# DIRECTION
Can you give the lines of the stored data entries below as a numbered list, leaving out any blank lines?

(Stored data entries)

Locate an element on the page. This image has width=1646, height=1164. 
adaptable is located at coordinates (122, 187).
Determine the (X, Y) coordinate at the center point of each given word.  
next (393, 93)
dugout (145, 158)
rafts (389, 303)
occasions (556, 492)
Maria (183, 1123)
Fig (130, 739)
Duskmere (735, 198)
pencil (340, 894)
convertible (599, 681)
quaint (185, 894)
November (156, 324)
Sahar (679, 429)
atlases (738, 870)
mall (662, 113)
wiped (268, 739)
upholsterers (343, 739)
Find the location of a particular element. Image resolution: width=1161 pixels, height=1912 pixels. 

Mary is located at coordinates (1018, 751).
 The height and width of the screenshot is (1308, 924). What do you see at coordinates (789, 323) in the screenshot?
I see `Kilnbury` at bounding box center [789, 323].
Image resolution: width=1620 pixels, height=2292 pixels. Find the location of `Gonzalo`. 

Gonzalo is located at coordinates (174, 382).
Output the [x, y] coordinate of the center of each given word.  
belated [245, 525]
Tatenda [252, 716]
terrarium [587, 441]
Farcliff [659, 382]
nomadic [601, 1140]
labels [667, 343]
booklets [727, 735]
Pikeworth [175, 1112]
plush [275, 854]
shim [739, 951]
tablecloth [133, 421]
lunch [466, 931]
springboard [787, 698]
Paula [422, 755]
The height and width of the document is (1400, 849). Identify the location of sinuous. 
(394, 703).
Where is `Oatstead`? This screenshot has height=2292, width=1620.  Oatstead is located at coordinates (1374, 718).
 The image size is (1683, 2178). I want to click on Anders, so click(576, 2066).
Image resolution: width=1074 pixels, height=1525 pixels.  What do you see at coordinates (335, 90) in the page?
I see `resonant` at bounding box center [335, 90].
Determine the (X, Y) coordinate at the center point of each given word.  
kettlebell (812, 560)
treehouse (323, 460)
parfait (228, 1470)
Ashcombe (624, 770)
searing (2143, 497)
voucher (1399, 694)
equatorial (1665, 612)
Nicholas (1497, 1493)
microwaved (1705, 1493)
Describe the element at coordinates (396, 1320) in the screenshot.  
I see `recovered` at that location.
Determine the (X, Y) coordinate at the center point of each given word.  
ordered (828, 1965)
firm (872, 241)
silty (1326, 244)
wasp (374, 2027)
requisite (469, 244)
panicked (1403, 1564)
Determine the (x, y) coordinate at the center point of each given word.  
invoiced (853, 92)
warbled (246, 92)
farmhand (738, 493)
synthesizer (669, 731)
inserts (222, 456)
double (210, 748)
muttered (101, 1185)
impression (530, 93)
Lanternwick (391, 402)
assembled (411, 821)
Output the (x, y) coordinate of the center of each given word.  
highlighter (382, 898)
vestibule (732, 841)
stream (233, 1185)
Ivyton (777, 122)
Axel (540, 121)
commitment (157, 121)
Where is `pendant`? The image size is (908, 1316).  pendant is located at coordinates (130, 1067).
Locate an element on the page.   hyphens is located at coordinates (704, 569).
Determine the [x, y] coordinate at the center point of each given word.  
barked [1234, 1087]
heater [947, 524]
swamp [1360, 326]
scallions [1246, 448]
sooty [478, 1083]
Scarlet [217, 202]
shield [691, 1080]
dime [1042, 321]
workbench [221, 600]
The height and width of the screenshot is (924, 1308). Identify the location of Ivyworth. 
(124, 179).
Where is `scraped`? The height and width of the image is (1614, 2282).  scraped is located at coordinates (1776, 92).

# THE RESPONSE
1. Locate an element on the page. This image has width=1646, height=1164. 
2. adaptable is located at coordinates (122, 187).
3. Determine the (X, Y) coordinate at the center point of each given word.  
4. next (393, 93)
5. dugout (145, 158)
6. rafts (389, 303)
7. occasions (556, 492)
8. Maria (183, 1123)
9. Fig (130, 739)
10. Duskmere (735, 198)
11. pencil (340, 894)
12. convertible (599, 681)
13. quaint (185, 894)
14. November (156, 324)
15. Sahar (679, 429)
16. atlases (738, 870)
17. mall (662, 113)
18. wiped (268, 739)
19. upholsterers (343, 739)
20. Find the location of a particular element. Image resolution: width=1161 pixels, height=1912 pixels. 
21. Mary is located at coordinates (1018, 751).
22.  The height and width of the screenshot is (1308, 924). What do you see at coordinates (789, 323) in the screenshot?
23. I see `Kilnbury` at bounding box center [789, 323].
24. Image resolution: width=1620 pixels, height=2292 pixels. Find the location of `Gonzalo`. 
25. Gonzalo is located at coordinates (174, 382).
26. Output the [x, y] coordinate of the center of each given word.  
27. belated [245, 525]
28. Tatenda [252, 716]
29. terrarium [587, 441]
30. Farcliff [659, 382]
31. nomadic [601, 1140]
32. labels [667, 343]
33. booklets [727, 735]
34. Pikeworth [175, 1112]
35. plush [275, 854]
36. shim [739, 951]
37. tablecloth [133, 421]
38. lunch [466, 931]
39. springboard [787, 698]
40. Paula [422, 755]
41. The height and width of the document is (1400, 849). Identify the location of sinuous. 
42. (394, 703).
43. Where is `Oatstead`? This screenshot has height=2292, width=1620.  Oatstead is located at coordinates (1374, 718).
44.  The image size is (1683, 2178). I want to click on Anders, so click(576, 2066).
45. Image resolution: width=1074 pixels, height=1525 pixels.  What do you see at coordinates (335, 90) in the page?
46. I see `resonant` at bounding box center [335, 90].
47. Determine the (X, Y) coordinate at the center point of each given word.  
48. kettlebell (812, 560)
49. treehouse (323, 460)
50. parfait (228, 1470)
51. Ashcombe (624, 770)
52. searing (2143, 497)
53. voucher (1399, 694)
54. equatorial (1665, 612)
55. Nicholas (1497, 1493)
56. microwaved (1705, 1493)
57. Describe the element at coordinates (396, 1320) in the screenshot.  
58. I see `recovered` at that location.
59. Determine the (X, Y) coordinate at the center point of each given word.  
60. ordered (828, 1965)
61. firm (872, 241)
62. silty (1326, 244)
63. wasp (374, 2027)
64. requisite (469, 244)
65. panicked (1403, 1564)
66. Determine the (x, y) coordinate at the center point of each given word.  
67. invoiced (853, 92)
68. warbled (246, 92)
69. farmhand (738, 493)
70. synthesizer (669, 731)
71. inserts (222, 456)
72. double (210, 748)
73. muttered (101, 1185)
74. impression (530, 93)
75. Lanternwick (391, 402)
76. assembled (411, 821)
77. Output the (x, y) coordinate of the center of each given word.  
78. highlighter (382, 898)
79. vestibule (732, 841)
80. stream (233, 1185)
81. Ivyton (777, 122)
82. Axel (540, 121)
83. commitment (157, 121)
84. Where is `pendant`? The image size is (908, 1316).  pendant is located at coordinates (130, 1067).
85. Locate an element on the page.   hyphens is located at coordinates (704, 569).
86. Determine the [x, y] coordinate at the center point of each given word.  
87. barked [1234, 1087]
88. heater [947, 524]
89. swamp [1360, 326]
90. scallions [1246, 448]
91. sooty [478, 1083]
92. Scarlet [217, 202]
93. shield [691, 1080]
94. dime [1042, 321]
95. workbench [221, 600]
96. The height and width of the screenshot is (924, 1308). Identify the location of Ivyworth. 
97. (124, 179).
98. Where is `scraped`? The height and width of the image is (1614, 2282).  scraped is located at coordinates (1776, 92).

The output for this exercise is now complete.